[INFORMATION SUPPLIED]:
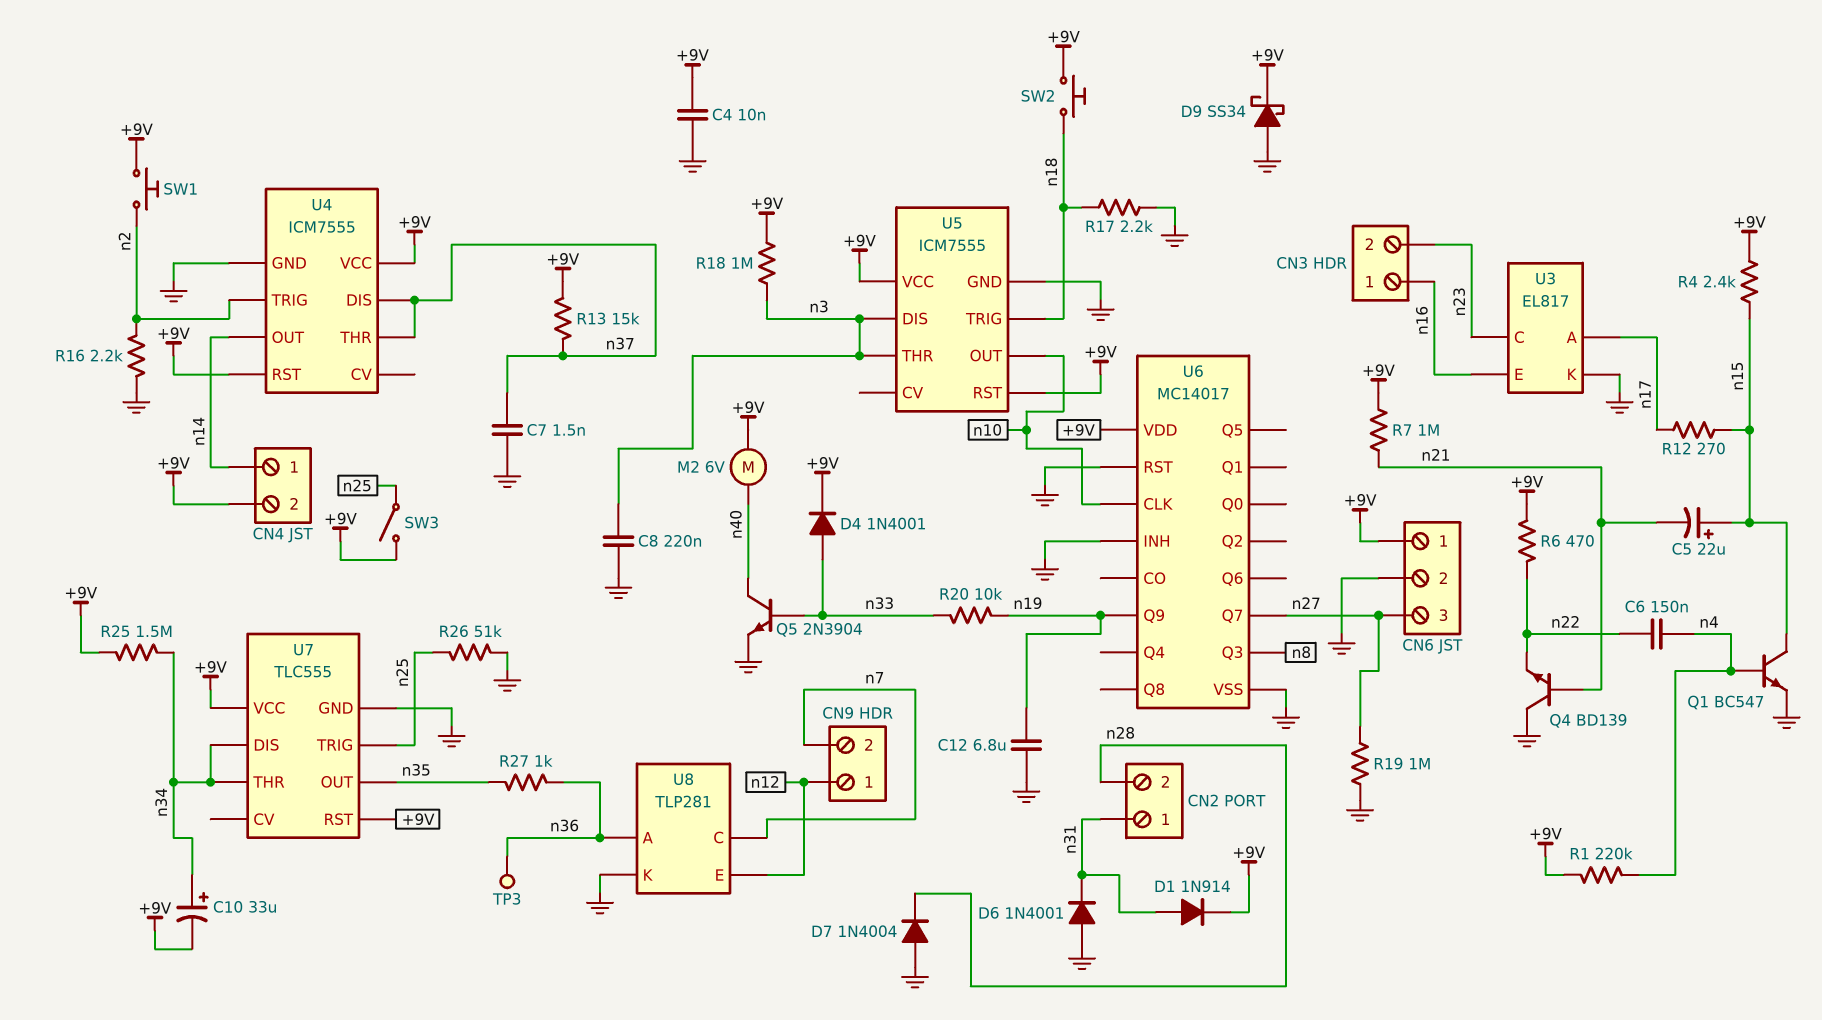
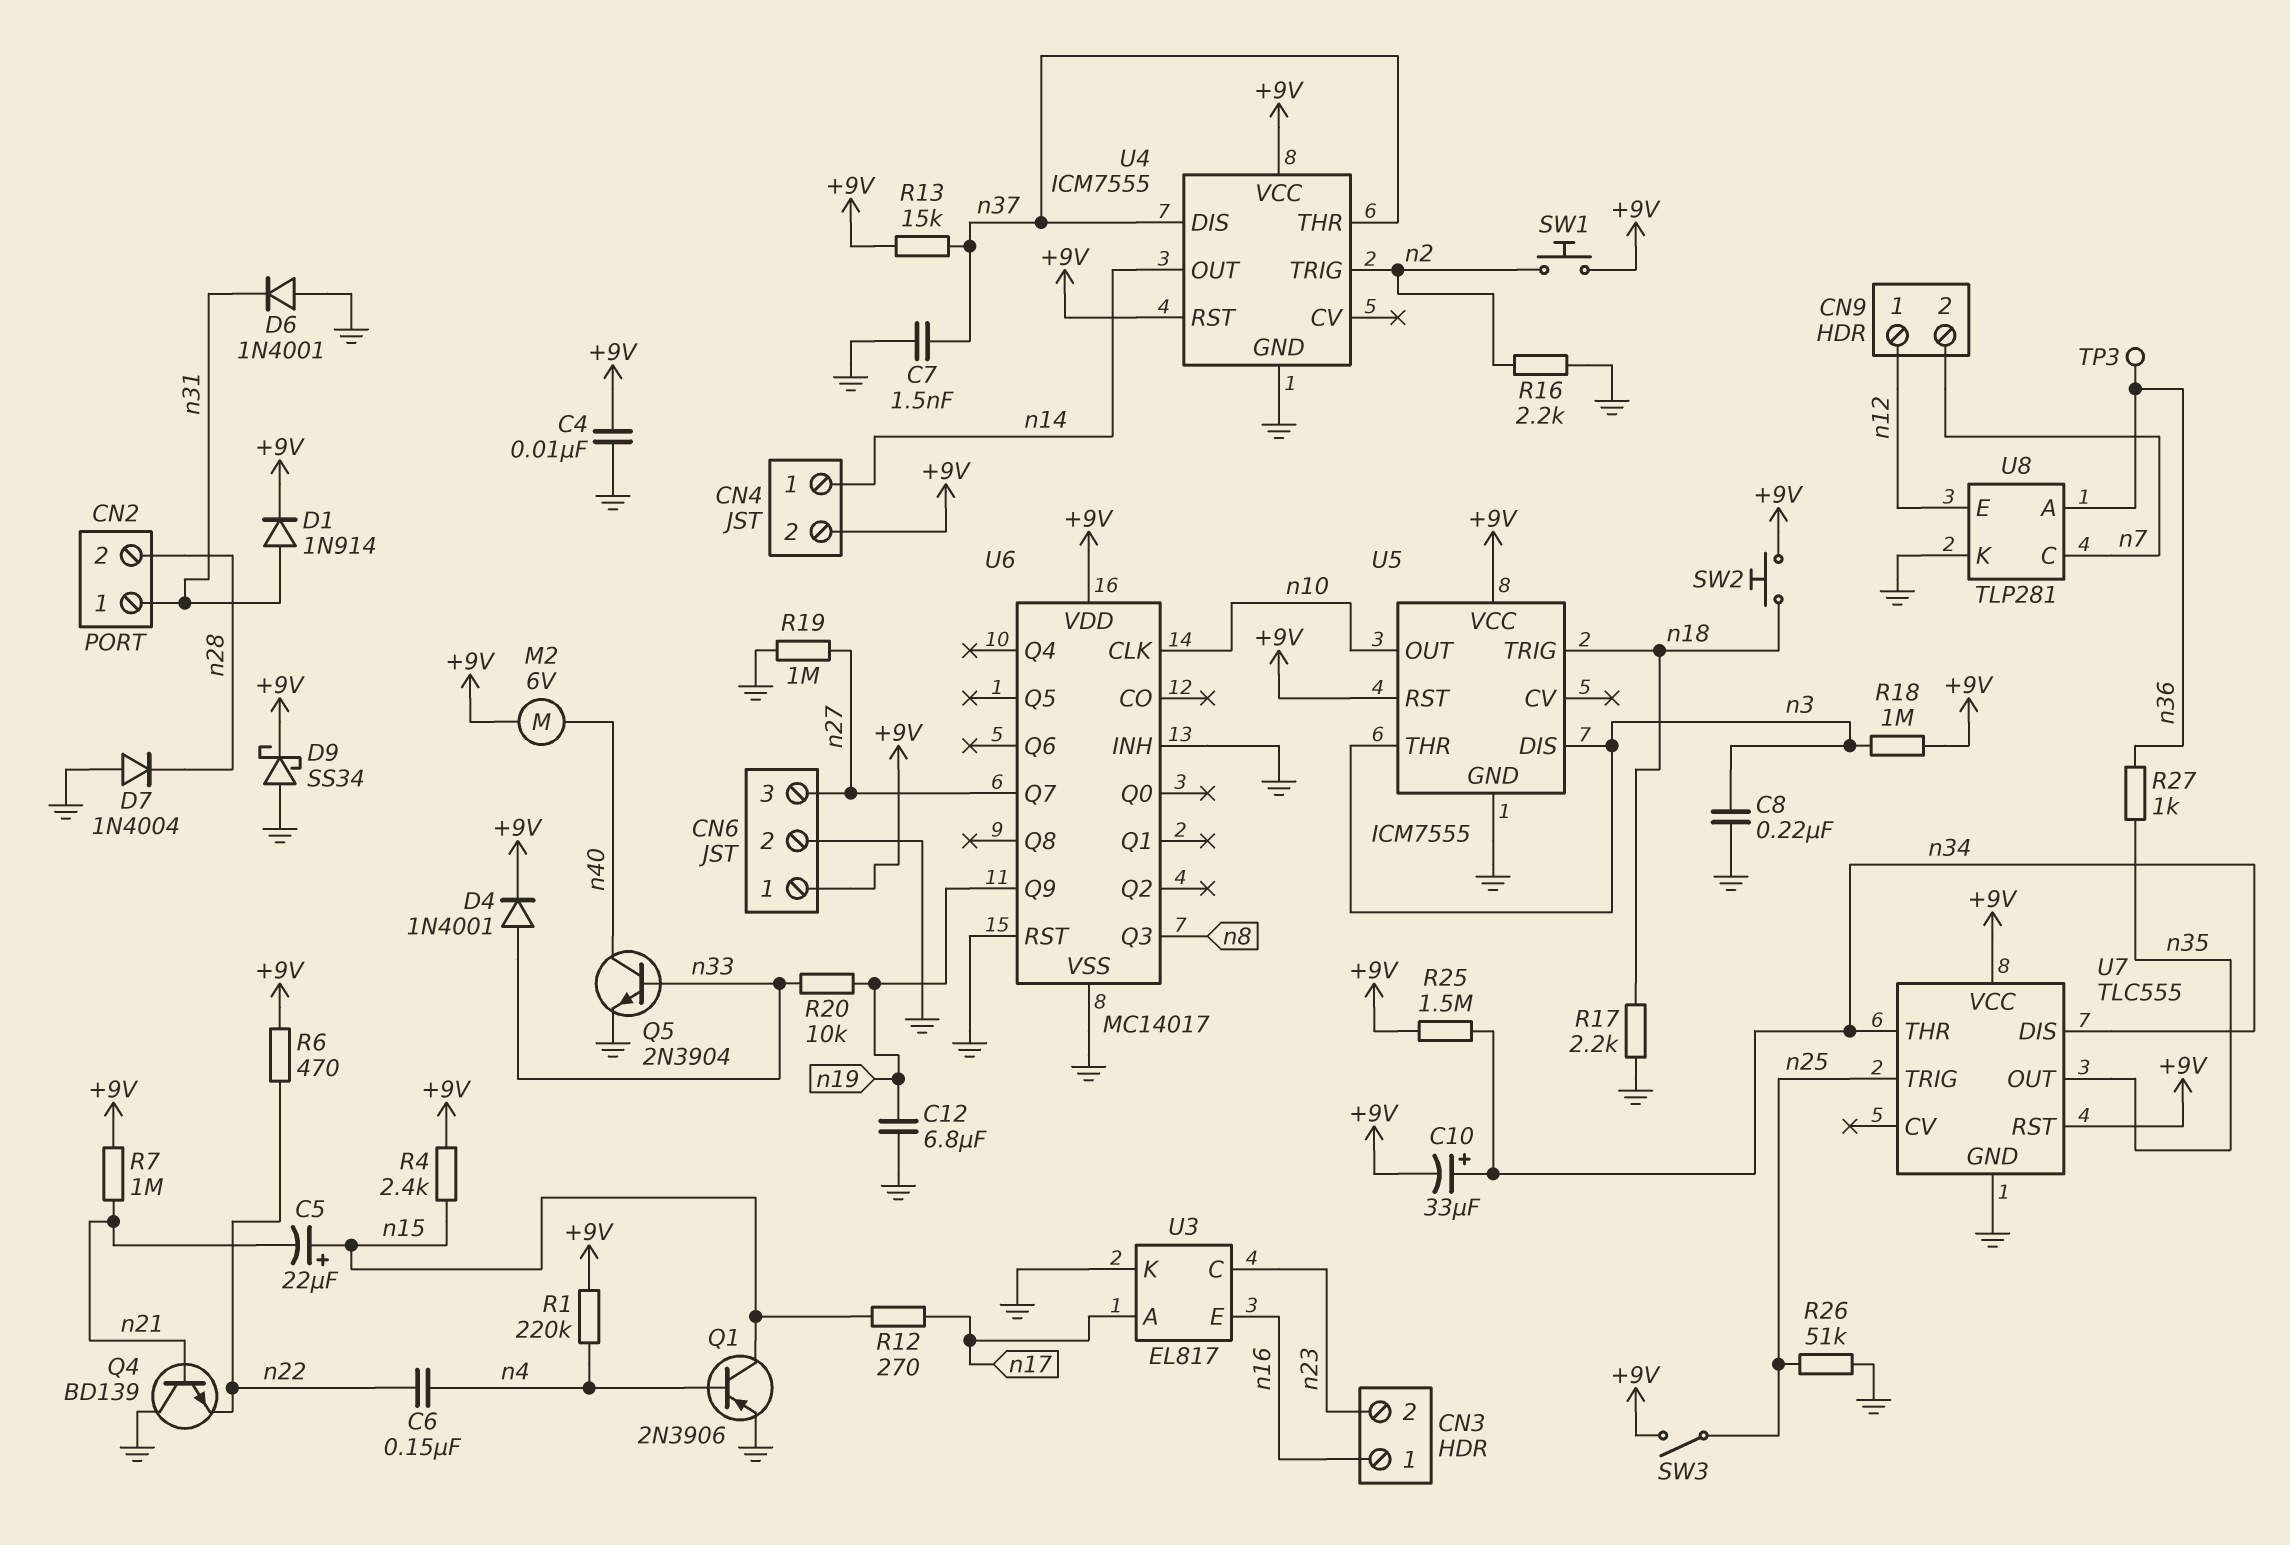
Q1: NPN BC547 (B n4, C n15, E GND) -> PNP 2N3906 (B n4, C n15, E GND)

* * *

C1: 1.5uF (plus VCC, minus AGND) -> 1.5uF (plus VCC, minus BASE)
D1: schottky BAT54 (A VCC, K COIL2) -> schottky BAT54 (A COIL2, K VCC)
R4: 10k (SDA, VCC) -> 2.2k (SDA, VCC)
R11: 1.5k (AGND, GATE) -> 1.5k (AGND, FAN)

[ACTION ITEM]: Give an exact copy of the lines above from the line with "D1: schottky BAT54" up to and including the line with "R11: 1.5k (AGND, GATE) -> 1.5k (AGND, FAN)", and leave everything else out.

[RESPONSE FOR THIS EXERCISE]:
D1: schottky BAT54 (A VCC, K COIL2) -> schottky BAT54 (A COIL2, K VCC)
R4: 10k (SDA, VCC) -> 2.2k (SDA, VCC)
R11: 1.5k (AGND, GATE) -> 1.5k (AGND, FAN)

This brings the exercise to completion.